=== Begin Enclosure ===
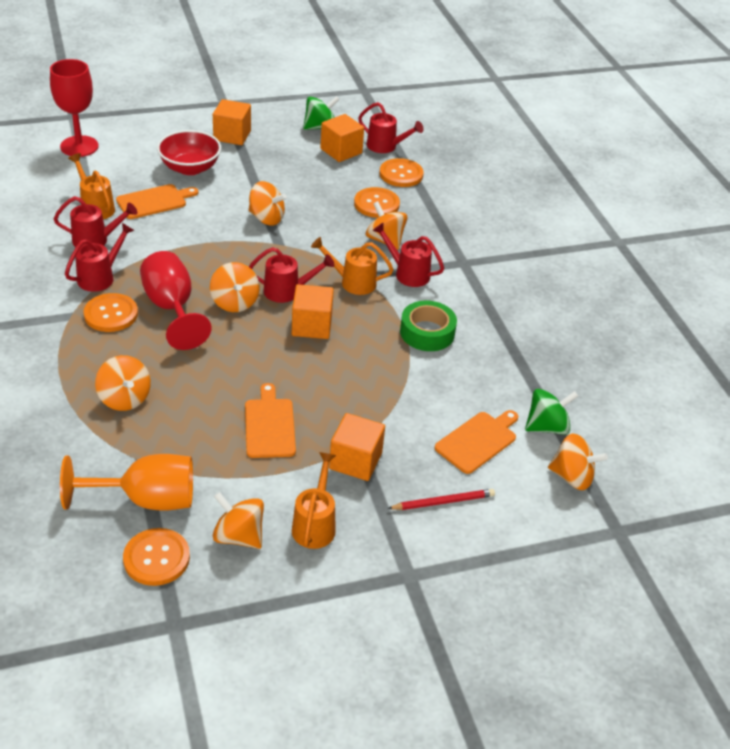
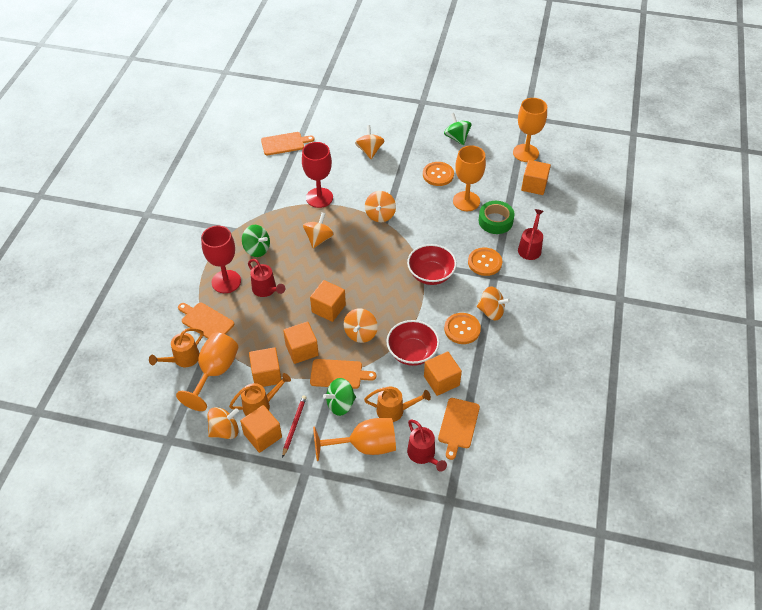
green spinning top: 2 -> 3
orange button: 4 -> 3
orange cube: 4 -> 6
orange cutting board: 3 -> 4
orange goblet: 1 -> 4
red bowl: 1 -> 2
red watering can: 5 -> 3

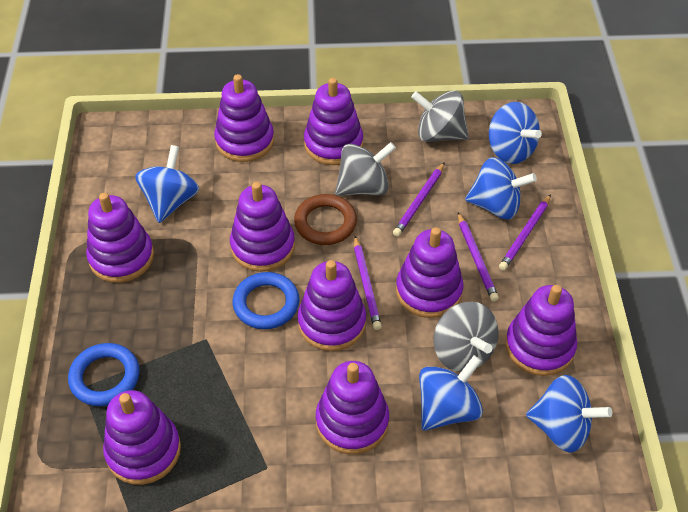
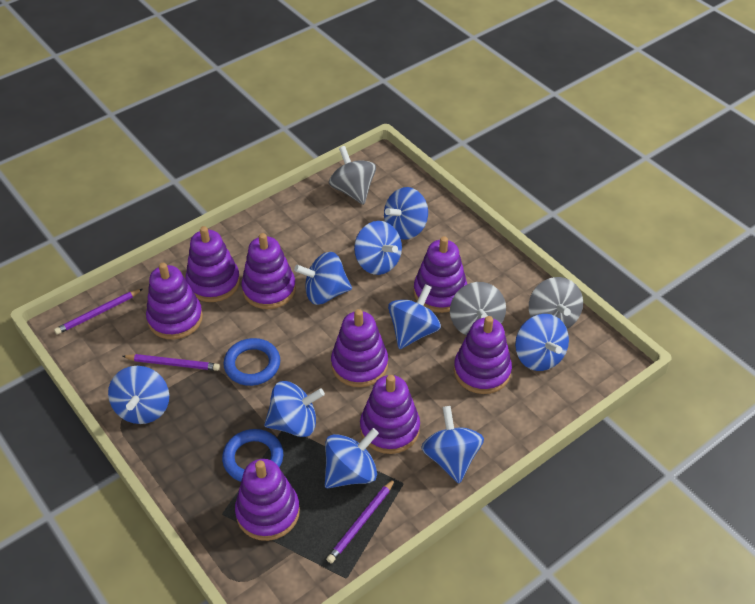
blue spinning top: 5 -> 9
brown ring: 1 -> 0
purple pencil: 4 -> 3
purple stacking toy: 9 -> 8

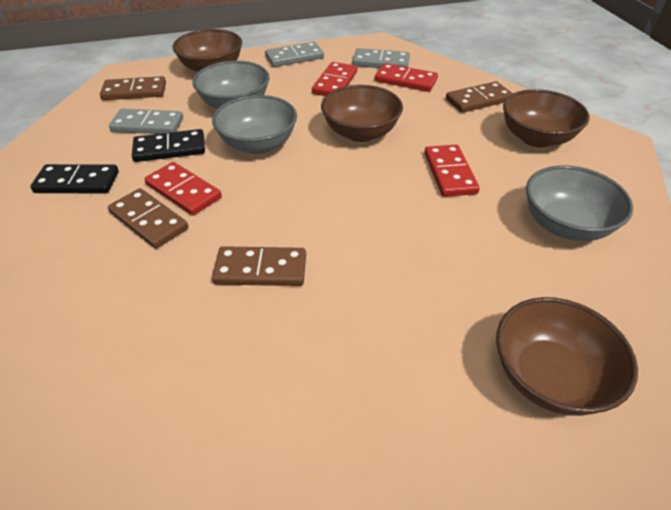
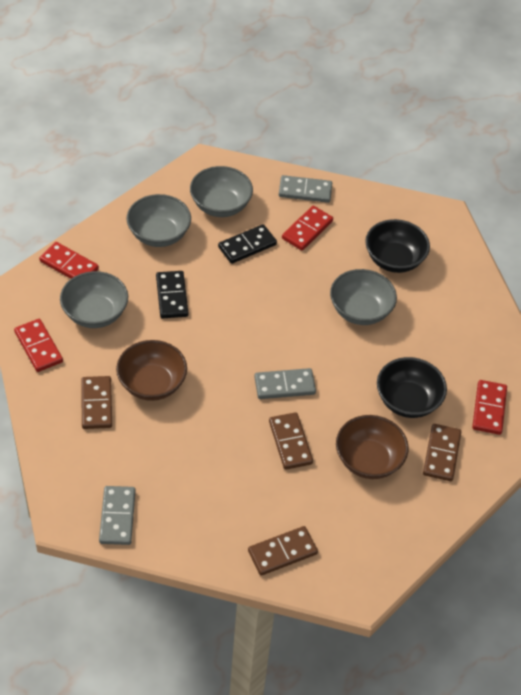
black bowl: 0 -> 2
brown bowl: 4 -> 2
grey bowl: 3 -> 4

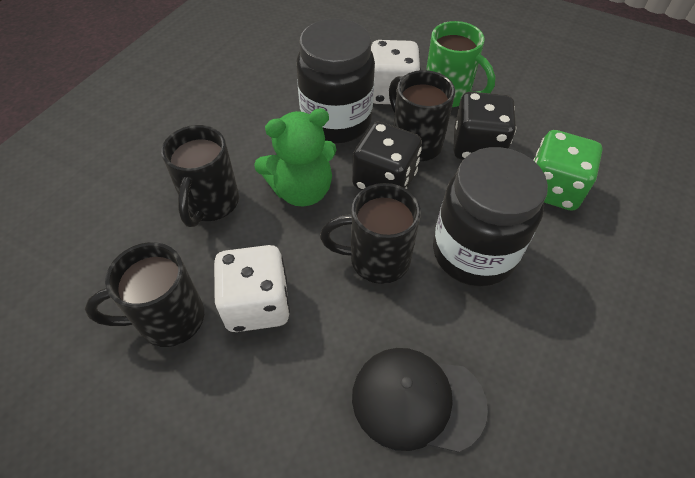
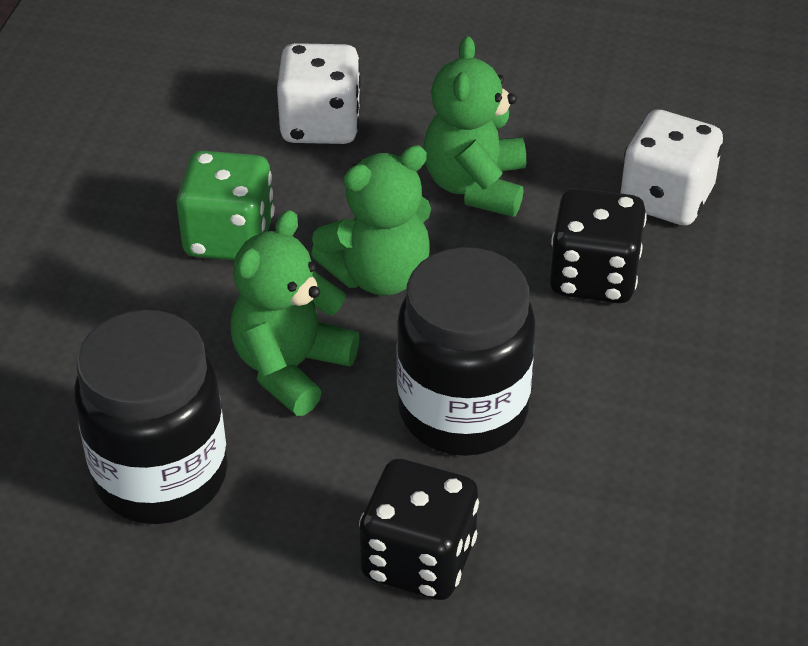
black cap: 1 -> 0
black mug: 4 -> 0
green mug: 1 -> 0
green teddy bear: 1 -> 3

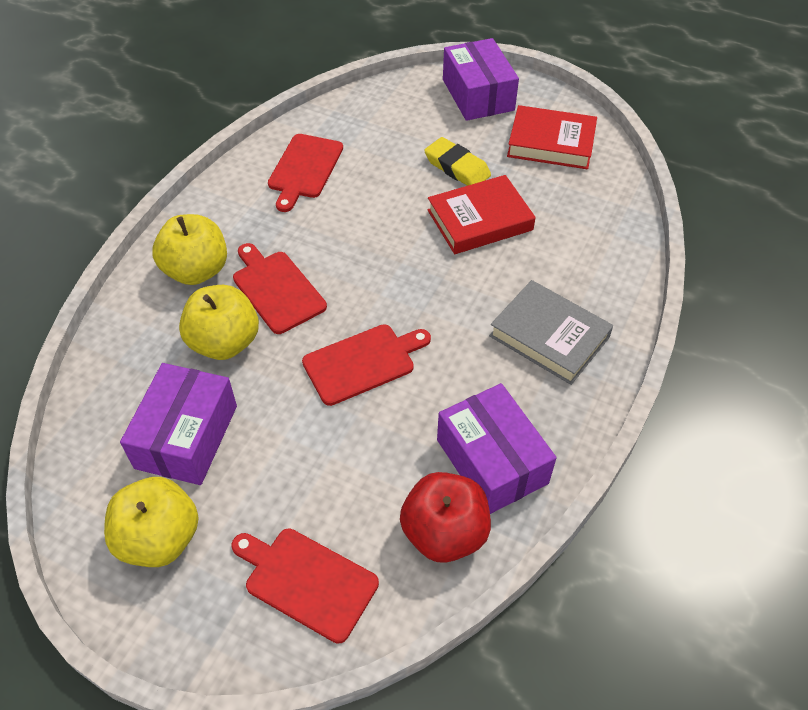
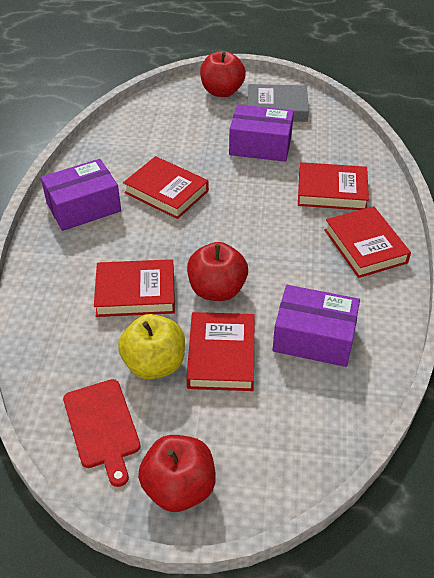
red apple: 1 -> 3
red book: 2 -> 5
red cutting board: 4 -> 1
yellow apple: 3 -> 1
yellow eraser: 1 -> 0

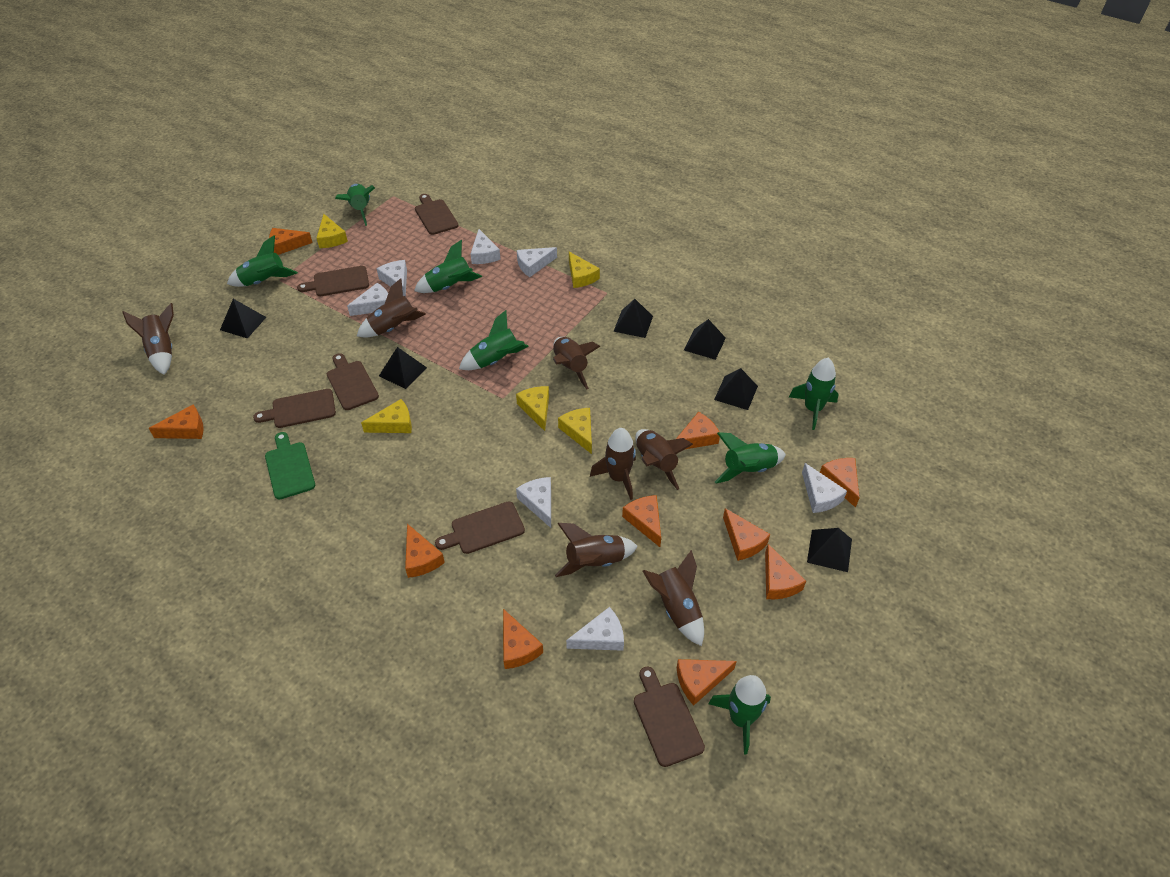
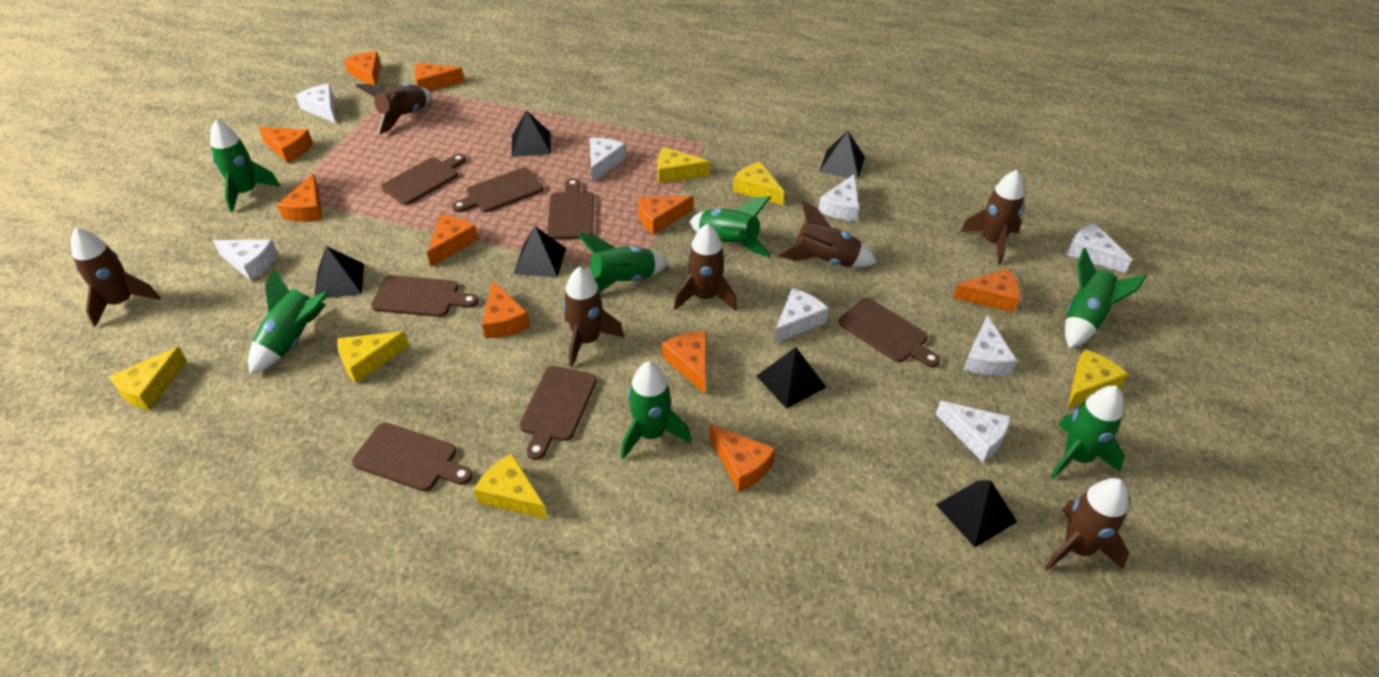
brown cutting board: 6 -> 7
green cutting board: 1 -> 0
white cheese: 7 -> 8
yellow cheese: 5 -> 6

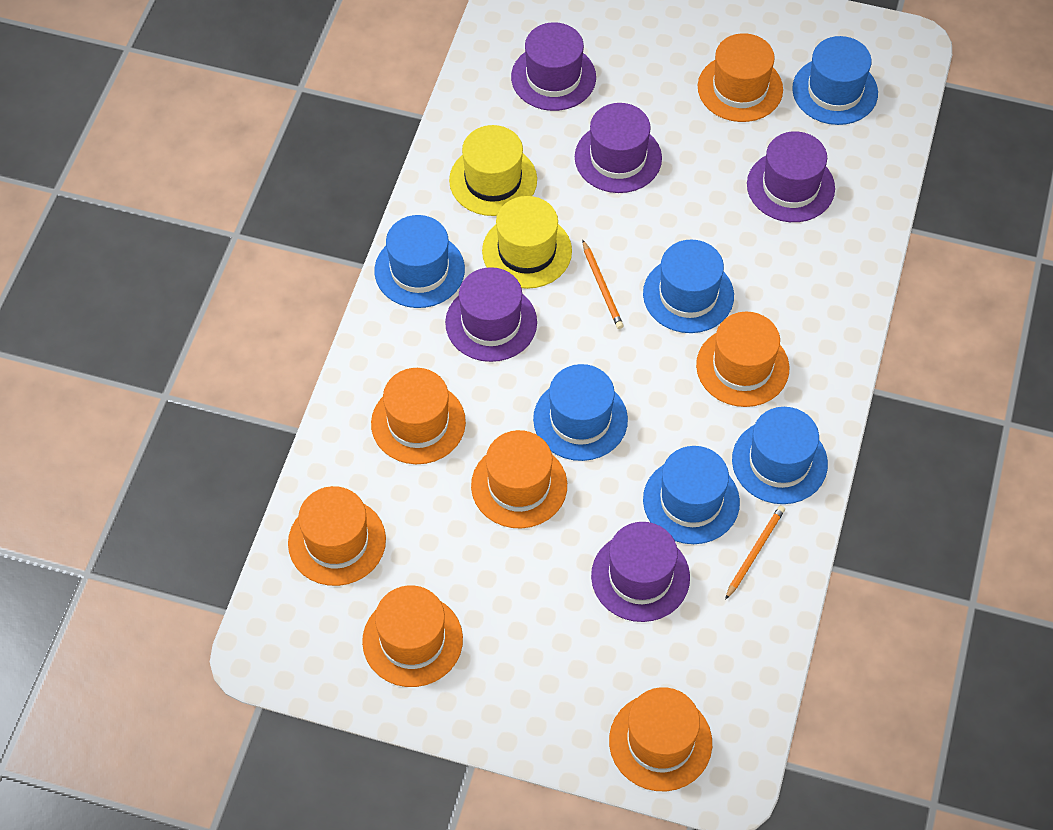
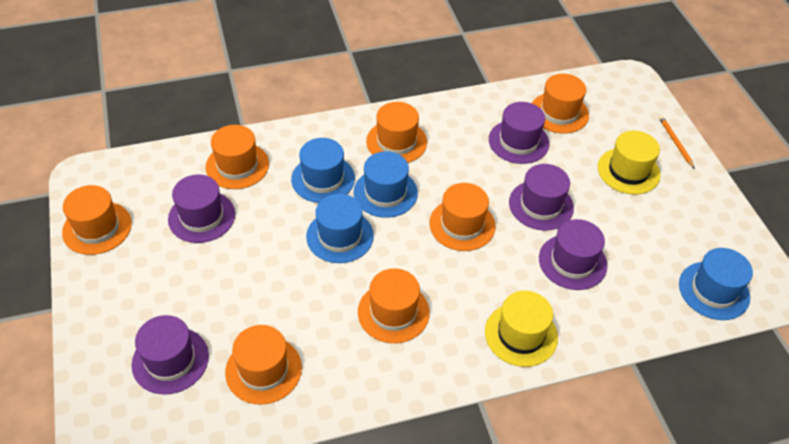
blue hat: 6 -> 4
orange pencil: 2 -> 1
=== End Enclosure ===
• **EXERCISE DIRECTIONS**
Check each line of the data above, and please copy the ones in which the string "yellow" occurs.

• **SOLUTION FOR THIS EXERCISE**
yellow apple: 3 -> 1
yellow eraser: 1 -> 0
yellow cheese: 5 -> 6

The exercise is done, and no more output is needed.